#### [Goal of the exercise]
Nothing but the lines from the one with "none -> black tree [314,65,350,118]" through the end of the records below should be written out, and each must match word for word.

(Object tracking records)
*** Block opens ***

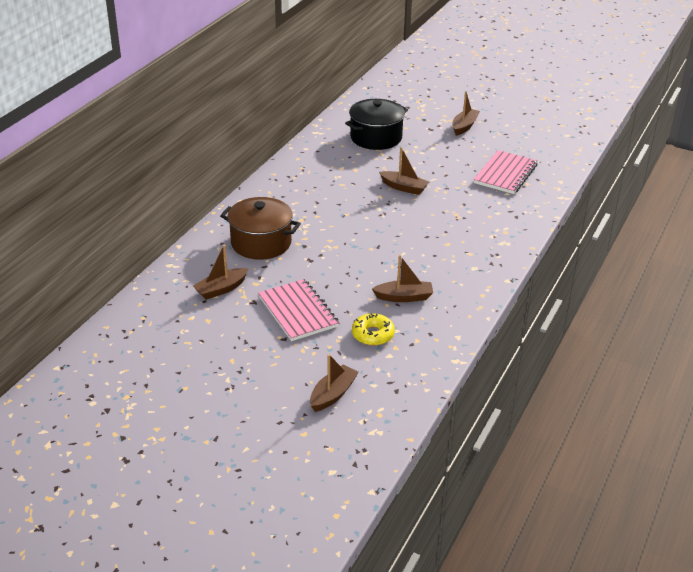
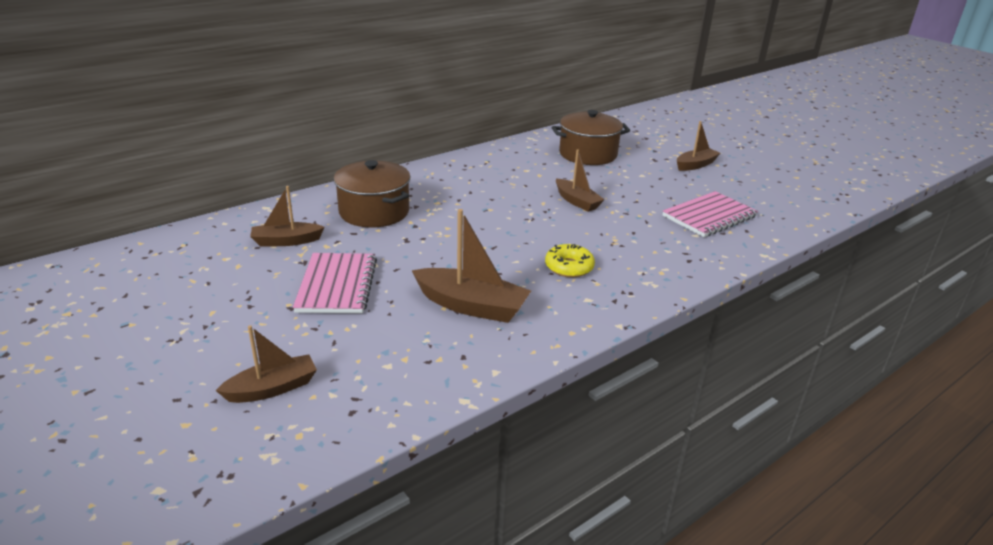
camera: 25 degrees right, 5 degrees down
black pot [345,99,408,150] -> brown pot [552,110,630,165]
yellow donut [352,313,395,346] -> yellow donut moved to [545,244,595,277]
brown boat [372,255,433,302] -> brown boat [412,209,531,323], size x1.54

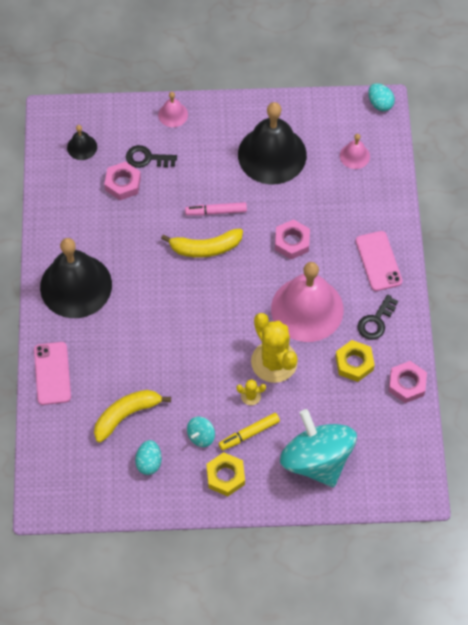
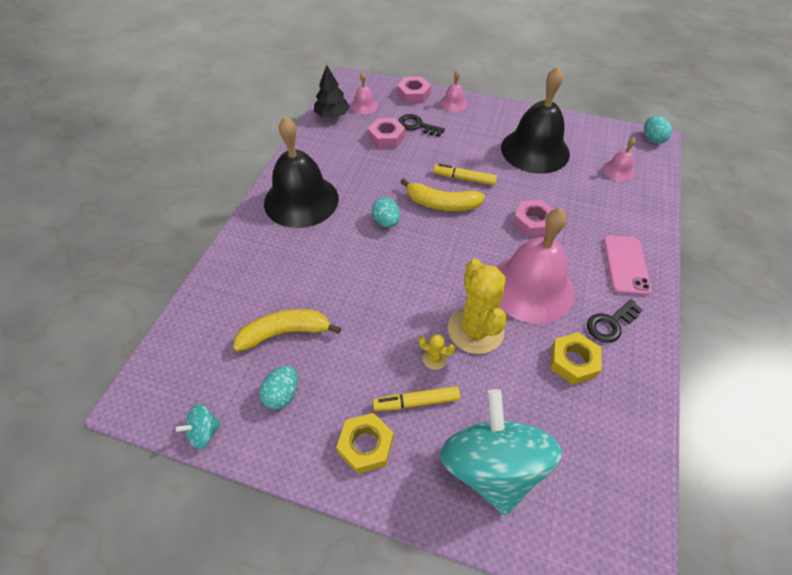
camera: 20 degrees right, 10 degrees down
pink phone [34,342,71,405] -> none
black bell [67,125,97,160] -> pink bell [351,72,378,114]
pink marker [185,202,247,216] -> yellow marker [433,164,497,185]
turquoise spinning top [187,416,215,447] -> turquoise spinning top moved to [175,404,221,449]
pink nut [388,361,427,403] -> pink nut moved to [397,77,431,104]
none -> black tree [314,65,350,118]
none -> turquoise egg [372,197,400,228]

*** Block closes ***

#### [Task result]
none -> black tree [314,65,350,118]
none -> turquoise egg [372,197,400,228]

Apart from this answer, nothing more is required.